→ PROMPT
Reproduce the listing below, from its start through the line containing "gray arrow at", including that line.

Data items
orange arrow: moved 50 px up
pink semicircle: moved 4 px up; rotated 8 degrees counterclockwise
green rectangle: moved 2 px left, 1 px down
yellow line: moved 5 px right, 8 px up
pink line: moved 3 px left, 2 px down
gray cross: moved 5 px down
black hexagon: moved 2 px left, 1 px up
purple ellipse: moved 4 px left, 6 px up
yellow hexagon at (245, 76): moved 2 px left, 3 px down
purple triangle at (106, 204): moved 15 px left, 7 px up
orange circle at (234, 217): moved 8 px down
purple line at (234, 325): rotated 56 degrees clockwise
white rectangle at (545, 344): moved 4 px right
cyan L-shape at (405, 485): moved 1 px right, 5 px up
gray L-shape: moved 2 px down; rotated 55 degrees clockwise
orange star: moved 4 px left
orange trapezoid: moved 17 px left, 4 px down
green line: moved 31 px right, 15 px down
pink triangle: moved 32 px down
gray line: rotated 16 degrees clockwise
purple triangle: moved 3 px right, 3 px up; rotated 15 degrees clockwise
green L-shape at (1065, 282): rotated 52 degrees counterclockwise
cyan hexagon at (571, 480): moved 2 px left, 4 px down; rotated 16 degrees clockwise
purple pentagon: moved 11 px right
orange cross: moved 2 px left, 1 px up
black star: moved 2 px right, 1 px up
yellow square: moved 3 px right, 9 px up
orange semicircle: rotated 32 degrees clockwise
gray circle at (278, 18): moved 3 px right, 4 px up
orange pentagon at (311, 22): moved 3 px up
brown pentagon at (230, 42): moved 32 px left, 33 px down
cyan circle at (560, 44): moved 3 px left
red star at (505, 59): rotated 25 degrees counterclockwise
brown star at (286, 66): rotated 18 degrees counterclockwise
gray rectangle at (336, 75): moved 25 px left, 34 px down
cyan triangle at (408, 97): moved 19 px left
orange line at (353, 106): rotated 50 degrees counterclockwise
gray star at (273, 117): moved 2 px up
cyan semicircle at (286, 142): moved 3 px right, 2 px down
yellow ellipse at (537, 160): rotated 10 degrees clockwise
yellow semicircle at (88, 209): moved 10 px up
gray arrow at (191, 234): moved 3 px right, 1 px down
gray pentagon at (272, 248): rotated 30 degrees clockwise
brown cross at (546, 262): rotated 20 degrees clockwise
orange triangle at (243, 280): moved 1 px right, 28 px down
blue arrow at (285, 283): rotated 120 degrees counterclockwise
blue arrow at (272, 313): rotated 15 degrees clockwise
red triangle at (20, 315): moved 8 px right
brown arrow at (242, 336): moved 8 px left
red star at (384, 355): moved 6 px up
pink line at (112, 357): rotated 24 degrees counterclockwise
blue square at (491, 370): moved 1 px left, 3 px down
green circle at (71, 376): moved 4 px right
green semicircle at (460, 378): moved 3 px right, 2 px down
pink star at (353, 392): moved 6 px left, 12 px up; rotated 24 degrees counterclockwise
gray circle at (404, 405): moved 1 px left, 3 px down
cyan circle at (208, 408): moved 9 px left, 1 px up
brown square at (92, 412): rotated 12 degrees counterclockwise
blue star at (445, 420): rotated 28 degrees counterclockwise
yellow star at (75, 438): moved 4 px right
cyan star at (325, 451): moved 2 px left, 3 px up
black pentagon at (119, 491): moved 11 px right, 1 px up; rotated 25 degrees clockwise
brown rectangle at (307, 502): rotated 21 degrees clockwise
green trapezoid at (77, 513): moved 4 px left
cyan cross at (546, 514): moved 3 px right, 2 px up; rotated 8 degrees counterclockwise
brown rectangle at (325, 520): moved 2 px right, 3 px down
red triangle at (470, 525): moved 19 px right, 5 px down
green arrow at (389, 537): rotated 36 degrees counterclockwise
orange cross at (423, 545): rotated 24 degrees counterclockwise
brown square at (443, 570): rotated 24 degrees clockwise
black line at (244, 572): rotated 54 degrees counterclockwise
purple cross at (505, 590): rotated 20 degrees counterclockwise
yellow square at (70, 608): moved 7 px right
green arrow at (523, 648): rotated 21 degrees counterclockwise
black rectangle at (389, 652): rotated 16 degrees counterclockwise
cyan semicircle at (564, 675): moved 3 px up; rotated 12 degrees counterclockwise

→ RESPONSE TO THE TASK
orange arrow: moved 50 px up
pink semicircle: moved 4 px up; rotated 8 degrees counterclockwise
green rectangle: moved 2 px left, 1 px down
yellow line: moved 5 px right, 8 px up
pink line: moved 3 px left, 2 px down
gray cross: moved 5 px down
black hexagon: moved 2 px left, 1 px up
purple ellipse: moved 4 px left, 6 px up
yellow hexagon at (245, 76): moved 2 px left, 3 px down
purple triangle at (106, 204): moved 15 px left, 7 px up
orange circle at (234, 217): moved 8 px down
purple line at (234, 325): rotated 56 degrees clockwise
white rectangle at (545, 344): moved 4 px right
cyan L-shape at (405, 485): moved 1 px right, 5 px up
gray L-shape: moved 2 px down; rotated 55 degrees clockwise
orange star: moved 4 px left
orange trapezoid: moved 17 px left, 4 px down
green line: moved 31 px right, 15 px down
pink triangle: moved 32 px down
gray line: rotated 16 degrees clockwise
purple triangle: moved 3 px right, 3 px up; rotated 15 degrees clockwise
green L-shape at (1065, 282): rotated 52 degrees counterclockwise
cyan hexagon at (571, 480): moved 2 px left, 4 px down; rotated 16 degrees clockwise
purple pentagon: moved 11 px right
orange cross: moved 2 px left, 1 px up
black star: moved 2 px right, 1 px up
yellow square: moved 3 px right, 9 px up
orange semicircle: rotated 32 degrees clockwise
gray circle at (278, 18): moved 3 px right, 4 px up
orange pentagon at (311, 22): moved 3 px up
brown pentagon at (230, 42): moved 32 px left, 33 px down
cyan circle at (560, 44): moved 3 px left
red star at (505, 59): rotated 25 degrees counterclockwise
brown star at (286, 66): rotated 18 degrees counterclockwise
gray rectangle at (336, 75): moved 25 px left, 34 px down
cyan triangle at (408, 97): moved 19 px left
orange line at (353, 106): rotated 50 degrees counterclockwise
gray star at (273, 117): moved 2 px up
cyan semicircle at (286, 142): moved 3 px right, 2 px down
yellow ellipse at (537, 160): rotated 10 degrees clockwise
yellow semicircle at (88, 209): moved 10 px up
gray arrow at (191, 234): moved 3 px right, 1 px down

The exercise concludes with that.